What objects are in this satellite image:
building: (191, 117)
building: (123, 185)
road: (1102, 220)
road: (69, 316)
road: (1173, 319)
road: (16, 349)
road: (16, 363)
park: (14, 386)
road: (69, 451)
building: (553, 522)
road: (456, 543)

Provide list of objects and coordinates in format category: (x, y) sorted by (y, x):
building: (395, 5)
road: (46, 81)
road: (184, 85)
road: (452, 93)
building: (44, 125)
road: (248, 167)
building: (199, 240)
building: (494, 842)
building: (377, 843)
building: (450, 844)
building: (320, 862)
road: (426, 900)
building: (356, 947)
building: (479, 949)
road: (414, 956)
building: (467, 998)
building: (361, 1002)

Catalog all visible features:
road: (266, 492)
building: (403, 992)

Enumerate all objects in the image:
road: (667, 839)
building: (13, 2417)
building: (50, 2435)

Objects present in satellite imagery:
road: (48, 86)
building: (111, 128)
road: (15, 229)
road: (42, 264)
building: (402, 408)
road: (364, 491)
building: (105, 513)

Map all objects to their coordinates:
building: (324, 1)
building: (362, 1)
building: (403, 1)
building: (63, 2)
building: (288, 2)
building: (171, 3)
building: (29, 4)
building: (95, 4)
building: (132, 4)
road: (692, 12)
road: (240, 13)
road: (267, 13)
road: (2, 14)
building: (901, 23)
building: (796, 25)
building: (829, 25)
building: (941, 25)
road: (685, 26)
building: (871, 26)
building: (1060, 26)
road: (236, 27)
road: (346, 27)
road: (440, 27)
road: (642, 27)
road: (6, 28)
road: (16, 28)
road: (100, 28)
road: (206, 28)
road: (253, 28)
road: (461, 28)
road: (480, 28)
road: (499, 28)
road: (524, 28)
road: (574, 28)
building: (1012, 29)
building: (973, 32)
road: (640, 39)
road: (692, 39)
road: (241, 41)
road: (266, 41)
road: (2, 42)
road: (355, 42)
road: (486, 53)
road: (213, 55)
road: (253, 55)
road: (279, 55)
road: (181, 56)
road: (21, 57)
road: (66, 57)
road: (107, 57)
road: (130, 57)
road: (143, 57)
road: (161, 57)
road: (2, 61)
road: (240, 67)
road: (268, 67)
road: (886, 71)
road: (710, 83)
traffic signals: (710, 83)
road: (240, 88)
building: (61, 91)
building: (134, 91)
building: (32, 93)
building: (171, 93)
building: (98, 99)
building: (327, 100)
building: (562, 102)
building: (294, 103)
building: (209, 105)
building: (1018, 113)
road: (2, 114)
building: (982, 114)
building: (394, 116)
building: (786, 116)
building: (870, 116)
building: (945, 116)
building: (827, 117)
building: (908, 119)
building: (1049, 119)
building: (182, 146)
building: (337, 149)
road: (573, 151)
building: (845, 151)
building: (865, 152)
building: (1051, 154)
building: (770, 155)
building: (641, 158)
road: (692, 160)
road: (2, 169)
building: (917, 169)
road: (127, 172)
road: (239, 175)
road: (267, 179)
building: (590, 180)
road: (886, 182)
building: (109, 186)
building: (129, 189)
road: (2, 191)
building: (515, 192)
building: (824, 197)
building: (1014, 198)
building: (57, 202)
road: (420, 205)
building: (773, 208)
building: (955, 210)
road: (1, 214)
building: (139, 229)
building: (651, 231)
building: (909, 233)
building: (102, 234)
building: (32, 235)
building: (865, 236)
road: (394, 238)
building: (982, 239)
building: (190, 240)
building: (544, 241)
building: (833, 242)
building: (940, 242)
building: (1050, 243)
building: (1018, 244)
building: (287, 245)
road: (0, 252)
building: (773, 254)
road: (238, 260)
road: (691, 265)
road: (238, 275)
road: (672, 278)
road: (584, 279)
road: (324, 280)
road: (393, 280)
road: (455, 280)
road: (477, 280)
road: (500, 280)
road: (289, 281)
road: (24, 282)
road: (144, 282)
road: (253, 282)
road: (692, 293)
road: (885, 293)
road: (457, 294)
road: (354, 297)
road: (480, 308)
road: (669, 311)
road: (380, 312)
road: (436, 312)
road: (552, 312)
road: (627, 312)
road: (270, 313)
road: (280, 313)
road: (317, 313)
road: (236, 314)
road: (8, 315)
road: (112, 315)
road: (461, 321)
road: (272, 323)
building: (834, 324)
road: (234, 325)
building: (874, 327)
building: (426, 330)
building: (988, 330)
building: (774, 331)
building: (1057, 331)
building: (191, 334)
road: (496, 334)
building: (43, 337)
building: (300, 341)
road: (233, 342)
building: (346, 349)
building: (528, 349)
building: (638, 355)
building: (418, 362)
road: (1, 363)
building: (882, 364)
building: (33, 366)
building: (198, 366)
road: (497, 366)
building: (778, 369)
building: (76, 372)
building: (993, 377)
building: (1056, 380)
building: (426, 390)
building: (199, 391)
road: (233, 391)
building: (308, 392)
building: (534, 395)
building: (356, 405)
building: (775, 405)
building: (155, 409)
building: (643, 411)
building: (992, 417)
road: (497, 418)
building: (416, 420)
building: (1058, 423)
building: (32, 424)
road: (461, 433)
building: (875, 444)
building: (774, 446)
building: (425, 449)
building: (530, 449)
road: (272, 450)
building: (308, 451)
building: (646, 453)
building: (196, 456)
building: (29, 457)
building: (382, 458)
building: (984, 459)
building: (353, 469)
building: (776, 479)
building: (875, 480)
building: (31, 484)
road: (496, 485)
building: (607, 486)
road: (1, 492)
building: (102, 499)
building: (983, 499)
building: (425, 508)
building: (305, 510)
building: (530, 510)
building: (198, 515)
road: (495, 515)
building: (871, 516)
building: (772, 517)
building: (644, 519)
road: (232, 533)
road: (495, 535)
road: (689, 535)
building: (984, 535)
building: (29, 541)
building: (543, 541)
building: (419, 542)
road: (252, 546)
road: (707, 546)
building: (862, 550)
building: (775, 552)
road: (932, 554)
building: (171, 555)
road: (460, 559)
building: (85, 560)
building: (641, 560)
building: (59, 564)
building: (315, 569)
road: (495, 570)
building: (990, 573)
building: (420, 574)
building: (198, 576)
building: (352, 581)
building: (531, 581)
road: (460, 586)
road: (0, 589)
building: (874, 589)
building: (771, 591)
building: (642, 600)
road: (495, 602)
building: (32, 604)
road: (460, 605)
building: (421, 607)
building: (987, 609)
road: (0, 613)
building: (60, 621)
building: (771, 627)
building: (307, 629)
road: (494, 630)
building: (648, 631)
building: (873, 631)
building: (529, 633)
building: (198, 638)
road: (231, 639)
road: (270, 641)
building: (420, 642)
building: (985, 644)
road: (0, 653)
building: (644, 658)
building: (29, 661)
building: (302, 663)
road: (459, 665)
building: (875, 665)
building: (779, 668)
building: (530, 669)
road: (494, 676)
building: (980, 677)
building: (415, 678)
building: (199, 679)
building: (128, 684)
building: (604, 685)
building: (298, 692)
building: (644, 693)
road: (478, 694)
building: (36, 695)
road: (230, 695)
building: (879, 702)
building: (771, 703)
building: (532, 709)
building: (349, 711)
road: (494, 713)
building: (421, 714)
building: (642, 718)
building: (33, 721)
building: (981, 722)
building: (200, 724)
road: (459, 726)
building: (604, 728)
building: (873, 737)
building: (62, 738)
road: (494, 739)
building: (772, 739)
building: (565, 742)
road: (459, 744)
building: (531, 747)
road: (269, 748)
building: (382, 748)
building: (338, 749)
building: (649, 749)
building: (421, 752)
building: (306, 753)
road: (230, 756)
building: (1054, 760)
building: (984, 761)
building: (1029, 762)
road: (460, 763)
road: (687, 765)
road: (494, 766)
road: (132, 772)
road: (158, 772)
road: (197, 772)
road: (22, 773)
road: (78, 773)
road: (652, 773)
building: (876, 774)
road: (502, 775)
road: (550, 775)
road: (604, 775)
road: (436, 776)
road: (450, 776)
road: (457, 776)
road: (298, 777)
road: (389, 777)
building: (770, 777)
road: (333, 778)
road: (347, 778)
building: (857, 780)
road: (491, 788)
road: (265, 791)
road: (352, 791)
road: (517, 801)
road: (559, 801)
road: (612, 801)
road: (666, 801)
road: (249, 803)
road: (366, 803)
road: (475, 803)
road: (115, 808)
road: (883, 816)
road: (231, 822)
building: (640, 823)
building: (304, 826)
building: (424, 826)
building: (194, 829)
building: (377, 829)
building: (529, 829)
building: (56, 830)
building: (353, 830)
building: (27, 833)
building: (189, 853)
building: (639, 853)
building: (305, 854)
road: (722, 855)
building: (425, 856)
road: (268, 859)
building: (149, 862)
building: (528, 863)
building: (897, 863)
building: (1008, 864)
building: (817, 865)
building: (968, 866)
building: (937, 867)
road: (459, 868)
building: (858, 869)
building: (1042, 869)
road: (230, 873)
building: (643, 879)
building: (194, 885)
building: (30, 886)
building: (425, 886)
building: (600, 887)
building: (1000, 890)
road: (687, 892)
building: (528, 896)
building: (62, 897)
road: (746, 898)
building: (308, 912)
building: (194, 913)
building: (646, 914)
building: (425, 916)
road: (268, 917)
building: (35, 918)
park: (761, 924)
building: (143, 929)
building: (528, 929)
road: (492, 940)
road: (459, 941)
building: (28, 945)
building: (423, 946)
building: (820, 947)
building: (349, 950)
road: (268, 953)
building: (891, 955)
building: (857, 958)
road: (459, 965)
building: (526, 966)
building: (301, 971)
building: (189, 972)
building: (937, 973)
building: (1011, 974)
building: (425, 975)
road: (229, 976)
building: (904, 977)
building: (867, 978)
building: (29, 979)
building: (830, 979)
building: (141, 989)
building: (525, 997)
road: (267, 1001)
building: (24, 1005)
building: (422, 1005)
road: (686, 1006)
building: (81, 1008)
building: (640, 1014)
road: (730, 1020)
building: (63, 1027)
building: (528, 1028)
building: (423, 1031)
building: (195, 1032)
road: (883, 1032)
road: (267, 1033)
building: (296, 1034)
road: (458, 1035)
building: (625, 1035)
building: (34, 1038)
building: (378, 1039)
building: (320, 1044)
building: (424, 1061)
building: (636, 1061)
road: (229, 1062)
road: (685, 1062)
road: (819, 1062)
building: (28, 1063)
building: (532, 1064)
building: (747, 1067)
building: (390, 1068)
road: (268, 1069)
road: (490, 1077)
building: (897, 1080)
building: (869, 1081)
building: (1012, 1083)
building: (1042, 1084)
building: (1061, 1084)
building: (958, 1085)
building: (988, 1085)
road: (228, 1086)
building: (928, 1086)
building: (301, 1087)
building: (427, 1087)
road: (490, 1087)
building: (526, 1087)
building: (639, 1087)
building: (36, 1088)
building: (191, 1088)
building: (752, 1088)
──────
= Task to complete =
Wherever a line holds the word "coordinates", copy that line out of the entries above.

= The completed task =
Provide list of objects and coordinates in format category: (x, y) sorted by (y, x):
Map all objects to their coordinates:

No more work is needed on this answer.